_PROBLEM_
Copies of all lines that contain "orange" are needed; take them from the data below.

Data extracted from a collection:
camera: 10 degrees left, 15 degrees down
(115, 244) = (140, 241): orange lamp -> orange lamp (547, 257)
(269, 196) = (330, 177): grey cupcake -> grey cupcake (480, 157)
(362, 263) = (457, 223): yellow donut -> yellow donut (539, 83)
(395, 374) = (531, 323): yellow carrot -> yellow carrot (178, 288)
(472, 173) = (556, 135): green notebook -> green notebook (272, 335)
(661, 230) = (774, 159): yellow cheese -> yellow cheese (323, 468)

...

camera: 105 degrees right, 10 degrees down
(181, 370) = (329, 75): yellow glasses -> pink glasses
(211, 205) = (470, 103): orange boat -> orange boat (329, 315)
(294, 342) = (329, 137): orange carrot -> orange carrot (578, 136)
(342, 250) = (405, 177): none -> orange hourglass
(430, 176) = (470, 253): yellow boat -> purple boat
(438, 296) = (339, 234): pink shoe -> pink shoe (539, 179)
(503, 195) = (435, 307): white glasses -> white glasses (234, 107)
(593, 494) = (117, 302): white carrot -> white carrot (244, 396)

---

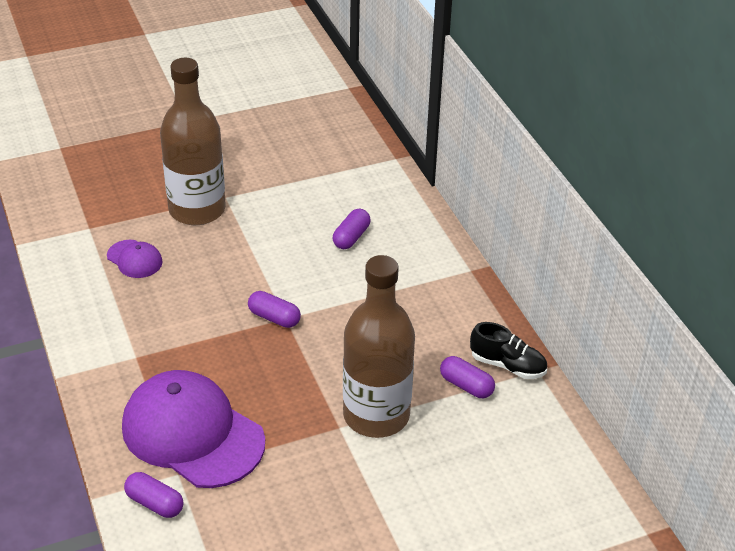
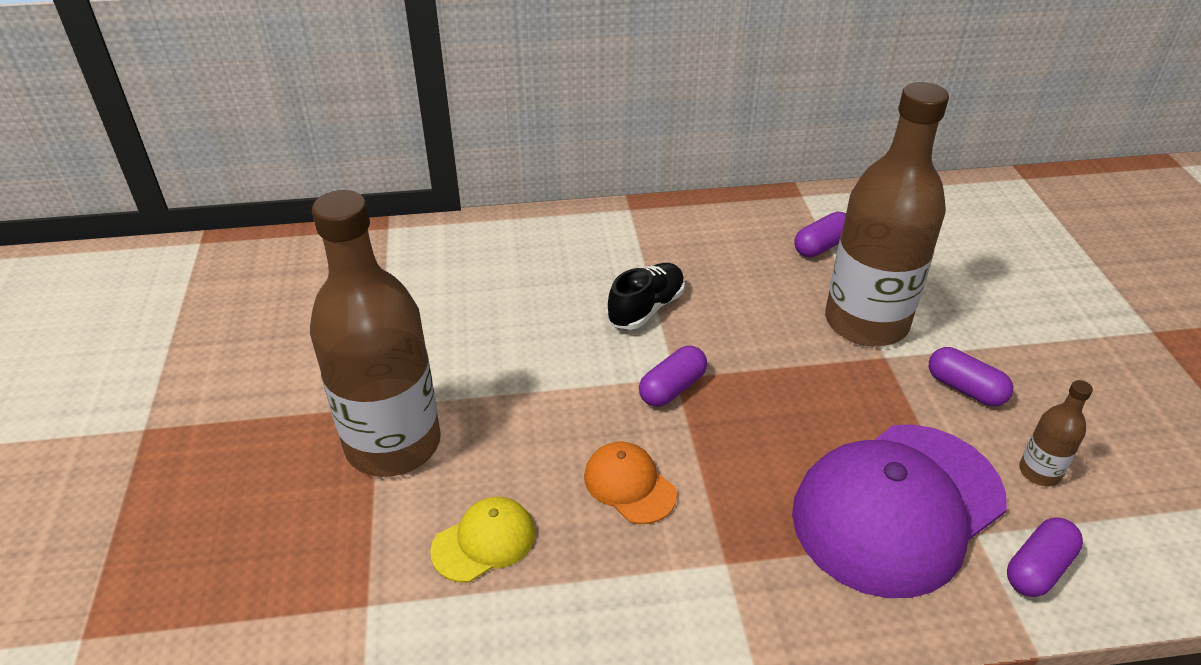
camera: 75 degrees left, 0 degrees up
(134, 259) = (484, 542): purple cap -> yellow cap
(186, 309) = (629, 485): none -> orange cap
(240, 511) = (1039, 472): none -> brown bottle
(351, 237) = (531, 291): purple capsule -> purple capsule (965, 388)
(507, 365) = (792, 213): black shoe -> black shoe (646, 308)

_OUTPUT BELOW_
(115, 244) = (140, 241): orange lamp -> orange lamp (547, 257)
(211, 205) = (470, 103): orange boat -> orange boat (329, 315)
(294, 342) = (329, 137): orange carrot -> orange carrot (578, 136)
(342, 250) = (405, 177): none -> orange hourglass
(186, 309) = (629, 485): none -> orange cap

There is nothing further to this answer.